◆ EXERCISE:
Transcribe the entries below with complete accuracy, excluding the pictures.

(Scene images with change listings)
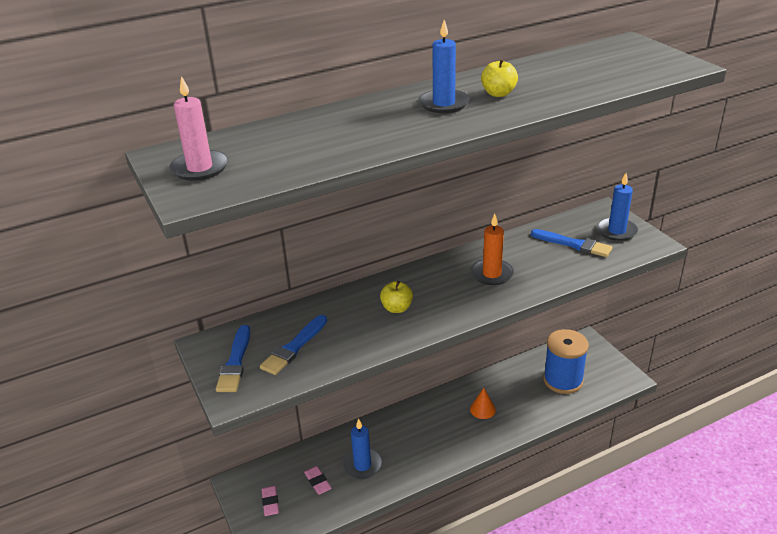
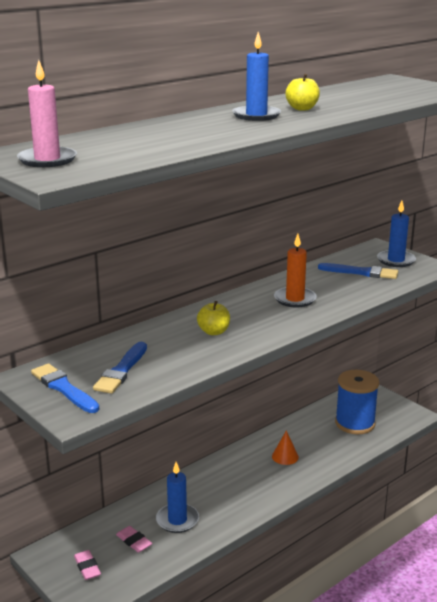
camera: 15 degrees left, 10 degrees down
blue brush [216,325,250,392] -> blue brush turned 150 degrees clockwise [31,364,99,413]

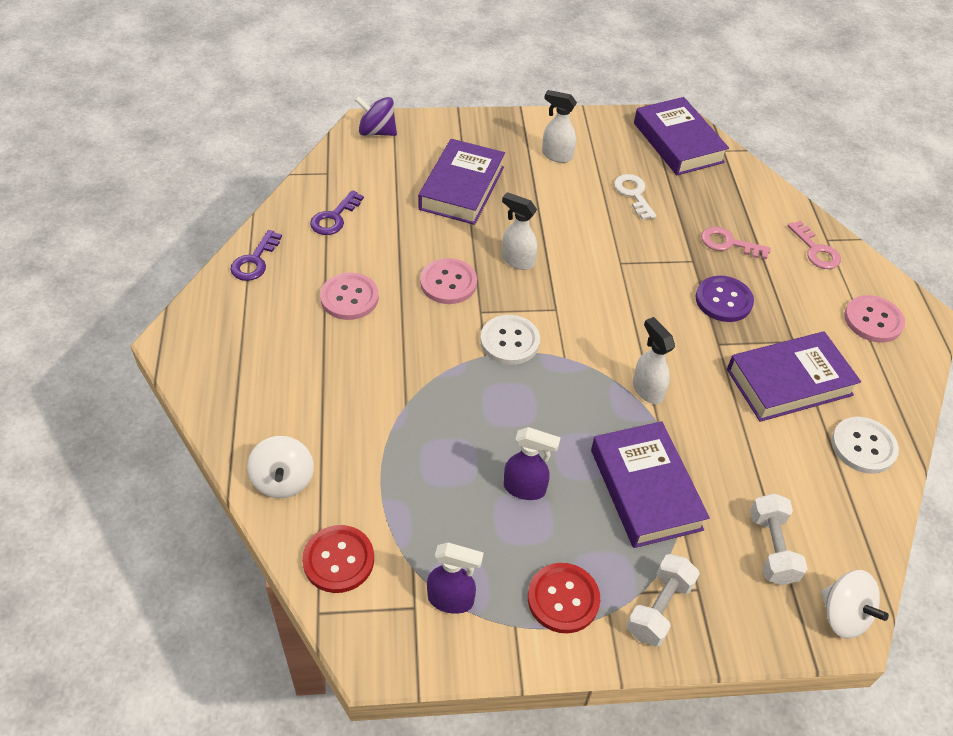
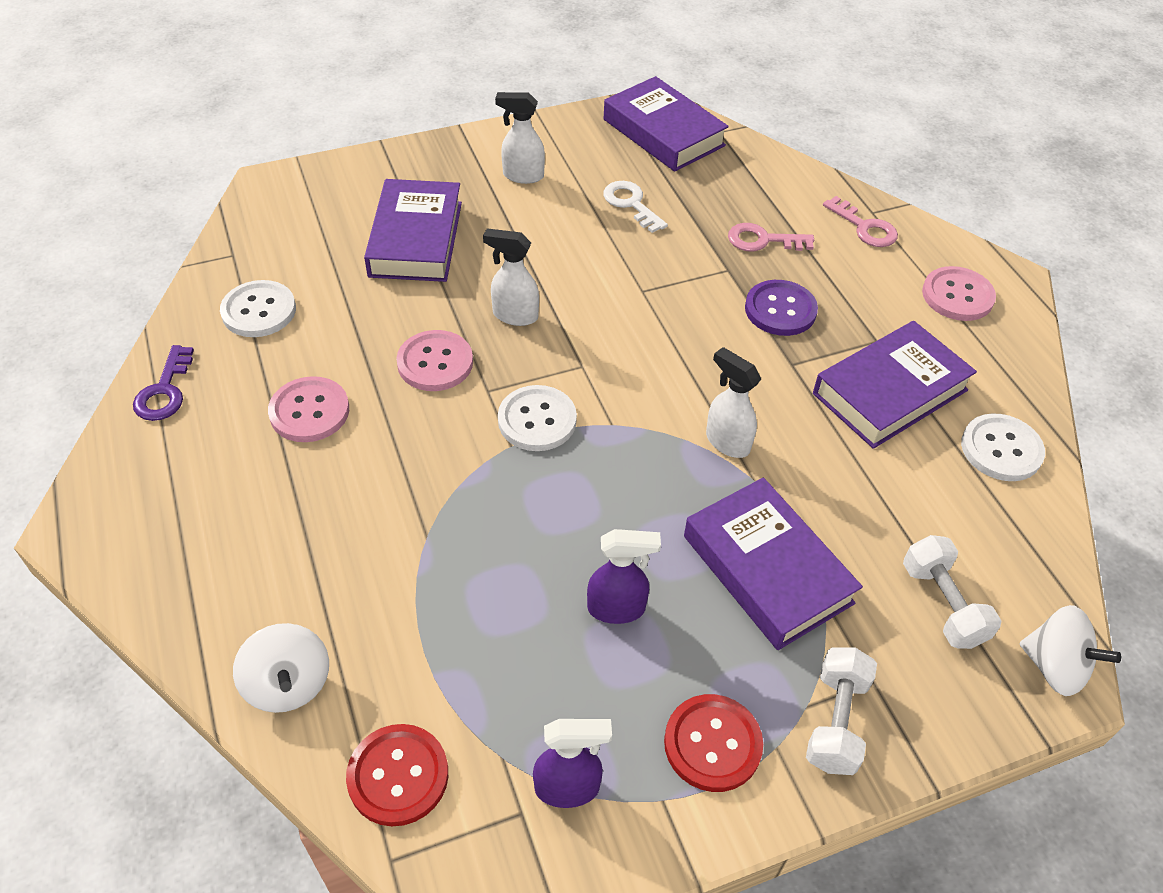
camera: 15 degrees left, 0 degrees up
purple key [310,190,364,235] -> white button [220,280,296,337]
purple spinning top [355,96,397,136] -> none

◆ PROBLEM SOLUTION:
camera: 15 degrees left, 10 degrees down
blue brush [216,325,250,392] -> blue brush turned 150 degrees clockwise [31,364,99,413]

camera: 15 degrees left, 0 degrees up
purple key [310,190,364,235] -> white button [220,280,296,337]
purple spinning top [355,96,397,136] -> none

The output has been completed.